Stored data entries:
━━━━
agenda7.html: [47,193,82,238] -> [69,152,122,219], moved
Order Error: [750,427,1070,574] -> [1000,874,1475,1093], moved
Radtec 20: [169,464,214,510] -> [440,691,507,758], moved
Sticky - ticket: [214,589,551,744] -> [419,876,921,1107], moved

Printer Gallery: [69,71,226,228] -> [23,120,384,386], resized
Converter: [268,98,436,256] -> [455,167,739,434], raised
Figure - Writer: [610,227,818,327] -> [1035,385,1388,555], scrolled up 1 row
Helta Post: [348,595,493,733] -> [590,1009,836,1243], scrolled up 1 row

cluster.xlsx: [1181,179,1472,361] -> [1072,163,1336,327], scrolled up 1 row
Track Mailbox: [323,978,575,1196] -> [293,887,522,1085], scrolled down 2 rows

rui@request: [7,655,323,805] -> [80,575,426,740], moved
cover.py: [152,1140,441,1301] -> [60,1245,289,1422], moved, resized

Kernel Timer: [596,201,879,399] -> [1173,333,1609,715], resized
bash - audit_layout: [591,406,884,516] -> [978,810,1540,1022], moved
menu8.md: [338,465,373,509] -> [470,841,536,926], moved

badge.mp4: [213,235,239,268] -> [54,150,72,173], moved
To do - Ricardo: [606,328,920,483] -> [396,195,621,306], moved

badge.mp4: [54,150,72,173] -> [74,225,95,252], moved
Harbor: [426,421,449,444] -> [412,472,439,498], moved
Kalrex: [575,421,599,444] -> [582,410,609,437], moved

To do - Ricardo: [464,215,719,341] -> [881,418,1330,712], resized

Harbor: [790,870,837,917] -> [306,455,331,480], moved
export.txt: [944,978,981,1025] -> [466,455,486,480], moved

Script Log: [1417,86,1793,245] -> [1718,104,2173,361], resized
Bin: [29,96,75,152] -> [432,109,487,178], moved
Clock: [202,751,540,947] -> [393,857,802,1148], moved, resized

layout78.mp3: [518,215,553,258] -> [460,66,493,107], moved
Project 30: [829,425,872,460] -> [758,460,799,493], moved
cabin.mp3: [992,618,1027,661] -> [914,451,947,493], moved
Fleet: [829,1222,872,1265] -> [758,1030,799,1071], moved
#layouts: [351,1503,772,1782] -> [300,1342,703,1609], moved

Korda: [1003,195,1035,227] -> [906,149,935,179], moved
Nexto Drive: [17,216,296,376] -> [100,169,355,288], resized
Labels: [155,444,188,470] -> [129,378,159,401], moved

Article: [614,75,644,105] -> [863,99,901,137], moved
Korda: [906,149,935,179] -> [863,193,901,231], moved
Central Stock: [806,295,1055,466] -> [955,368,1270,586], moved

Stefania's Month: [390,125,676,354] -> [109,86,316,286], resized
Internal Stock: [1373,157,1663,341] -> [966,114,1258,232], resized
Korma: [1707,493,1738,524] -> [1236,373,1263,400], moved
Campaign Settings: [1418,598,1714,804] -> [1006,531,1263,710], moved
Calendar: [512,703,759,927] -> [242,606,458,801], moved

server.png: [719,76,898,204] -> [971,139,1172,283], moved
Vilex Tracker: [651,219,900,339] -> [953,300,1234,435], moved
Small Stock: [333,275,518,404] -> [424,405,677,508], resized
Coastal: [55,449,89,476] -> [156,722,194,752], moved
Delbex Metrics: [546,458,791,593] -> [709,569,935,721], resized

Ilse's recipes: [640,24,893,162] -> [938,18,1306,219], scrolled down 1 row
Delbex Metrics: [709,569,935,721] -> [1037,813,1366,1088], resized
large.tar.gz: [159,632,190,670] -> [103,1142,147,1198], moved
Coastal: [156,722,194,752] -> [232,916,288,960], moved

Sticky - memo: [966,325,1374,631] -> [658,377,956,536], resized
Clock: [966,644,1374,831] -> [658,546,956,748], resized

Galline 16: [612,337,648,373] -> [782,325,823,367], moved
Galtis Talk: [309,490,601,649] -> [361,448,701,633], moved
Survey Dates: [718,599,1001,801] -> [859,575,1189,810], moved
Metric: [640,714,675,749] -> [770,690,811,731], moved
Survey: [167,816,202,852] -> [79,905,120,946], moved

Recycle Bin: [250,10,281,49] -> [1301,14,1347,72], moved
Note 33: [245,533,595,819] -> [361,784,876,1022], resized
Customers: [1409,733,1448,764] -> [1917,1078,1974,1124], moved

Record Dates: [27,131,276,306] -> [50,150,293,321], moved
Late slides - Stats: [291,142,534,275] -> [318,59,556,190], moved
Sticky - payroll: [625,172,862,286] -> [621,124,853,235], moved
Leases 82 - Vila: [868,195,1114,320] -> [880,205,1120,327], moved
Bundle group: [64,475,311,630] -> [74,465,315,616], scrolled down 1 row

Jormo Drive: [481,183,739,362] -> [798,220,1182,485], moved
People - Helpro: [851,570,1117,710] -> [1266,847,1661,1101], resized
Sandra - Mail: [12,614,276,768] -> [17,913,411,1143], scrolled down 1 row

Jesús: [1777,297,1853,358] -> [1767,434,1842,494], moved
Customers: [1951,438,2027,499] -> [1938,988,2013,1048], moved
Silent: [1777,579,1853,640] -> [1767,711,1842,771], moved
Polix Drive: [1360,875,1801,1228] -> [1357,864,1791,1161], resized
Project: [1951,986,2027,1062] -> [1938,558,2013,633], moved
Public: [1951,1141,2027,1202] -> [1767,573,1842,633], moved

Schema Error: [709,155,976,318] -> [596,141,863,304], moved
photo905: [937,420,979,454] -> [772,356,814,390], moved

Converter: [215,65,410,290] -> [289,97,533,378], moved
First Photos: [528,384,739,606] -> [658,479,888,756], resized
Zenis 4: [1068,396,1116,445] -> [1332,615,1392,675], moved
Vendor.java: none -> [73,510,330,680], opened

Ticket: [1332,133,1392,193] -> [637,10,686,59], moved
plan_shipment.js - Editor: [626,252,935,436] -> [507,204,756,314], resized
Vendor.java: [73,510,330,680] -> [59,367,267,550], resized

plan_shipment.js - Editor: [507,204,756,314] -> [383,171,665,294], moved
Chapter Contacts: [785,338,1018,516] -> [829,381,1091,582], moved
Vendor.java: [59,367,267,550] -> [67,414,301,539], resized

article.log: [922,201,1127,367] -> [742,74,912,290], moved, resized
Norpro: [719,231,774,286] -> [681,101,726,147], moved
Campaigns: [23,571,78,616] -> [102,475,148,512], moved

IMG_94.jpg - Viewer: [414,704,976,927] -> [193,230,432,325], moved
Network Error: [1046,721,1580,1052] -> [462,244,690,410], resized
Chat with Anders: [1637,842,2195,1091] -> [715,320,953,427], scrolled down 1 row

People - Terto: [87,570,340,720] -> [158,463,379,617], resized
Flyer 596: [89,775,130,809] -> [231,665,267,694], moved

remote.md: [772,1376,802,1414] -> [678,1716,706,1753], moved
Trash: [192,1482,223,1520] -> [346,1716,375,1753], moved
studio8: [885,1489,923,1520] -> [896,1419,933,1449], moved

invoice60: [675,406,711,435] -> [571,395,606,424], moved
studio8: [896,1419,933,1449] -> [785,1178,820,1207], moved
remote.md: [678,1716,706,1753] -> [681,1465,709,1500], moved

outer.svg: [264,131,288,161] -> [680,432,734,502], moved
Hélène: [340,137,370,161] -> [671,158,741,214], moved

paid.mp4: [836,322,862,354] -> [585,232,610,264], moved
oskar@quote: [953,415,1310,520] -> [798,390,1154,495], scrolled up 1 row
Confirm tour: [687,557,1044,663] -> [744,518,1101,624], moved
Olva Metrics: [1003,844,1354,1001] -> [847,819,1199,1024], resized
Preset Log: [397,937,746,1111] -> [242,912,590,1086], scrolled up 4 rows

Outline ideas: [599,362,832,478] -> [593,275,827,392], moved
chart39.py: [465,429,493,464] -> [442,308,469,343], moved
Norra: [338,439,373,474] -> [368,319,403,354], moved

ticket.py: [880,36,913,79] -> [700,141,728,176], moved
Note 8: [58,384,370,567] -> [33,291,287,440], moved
━━━━
REQUIREMENT »
Lines to set down from above: the line with "article.log: [922,201,1127,367] ->", the line with "Chat with Anders: [1637,842,2195,1091]", and every line between, each exactly as written.

RESULT »
article.log: [922,201,1127,367] -> [742,74,912,290], moved, resized
Norpro: [719,231,774,286] -> [681,101,726,147], moved
Campaigns: [23,571,78,616] -> [102,475,148,512], moved

IMG_94.jpg - Viewer: [414,704,976,927] -> [193,230,432,325], moved
Network Error: [1046,721,1580,1052] -> [462,244,690,410], resized
Chat with Anders: [1637,842,2195,1091] -> [715,320,953,427], scrolled down 1 row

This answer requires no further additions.